Work to be completed
When you write out the listing below, keep each word exactly as it stands and drop the pictures.

::::::

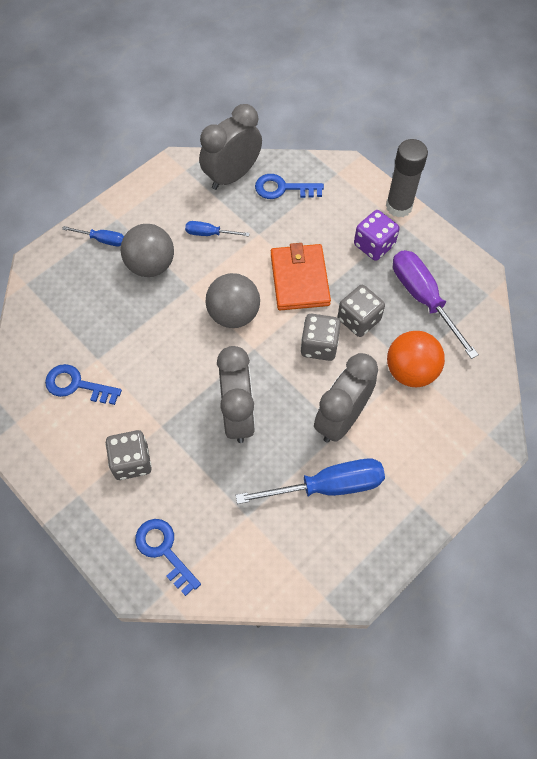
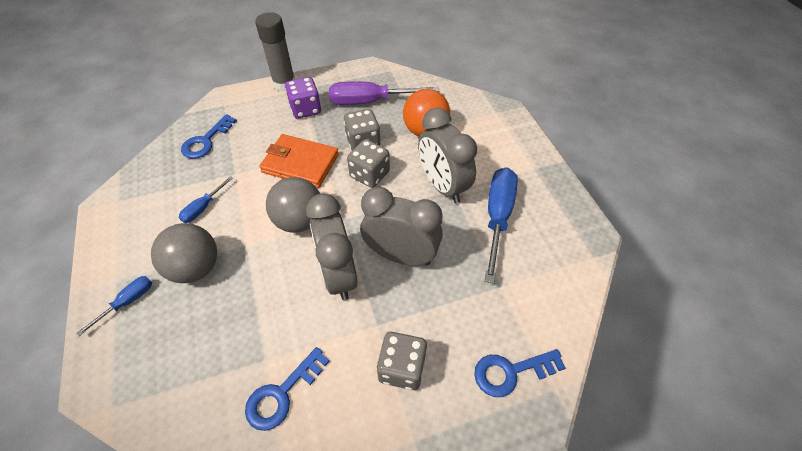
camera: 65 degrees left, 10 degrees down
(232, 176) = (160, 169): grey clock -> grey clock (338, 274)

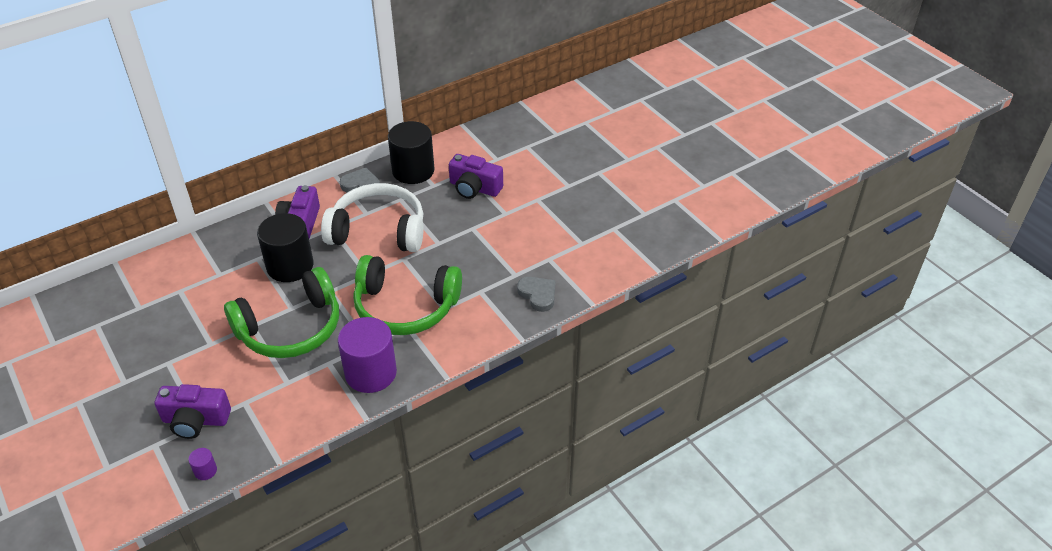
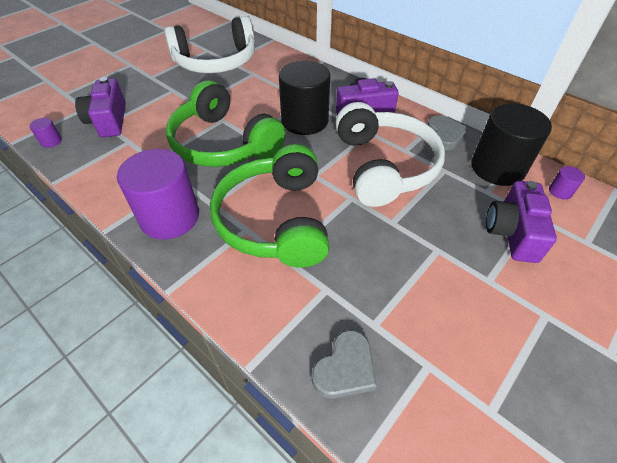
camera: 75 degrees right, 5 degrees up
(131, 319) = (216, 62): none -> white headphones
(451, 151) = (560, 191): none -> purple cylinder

::::::

Answer for the task
camera: 65 degrees left, 10 degrees down
(232, 176) = (160, 169): grey clock -> grey clock (338, 274)

camera: 75 degrees right, 5 degrees up
(131, 319) = (216, 62): none -> white headphones
(451, 151) = (560, 191): none -> purple cylinder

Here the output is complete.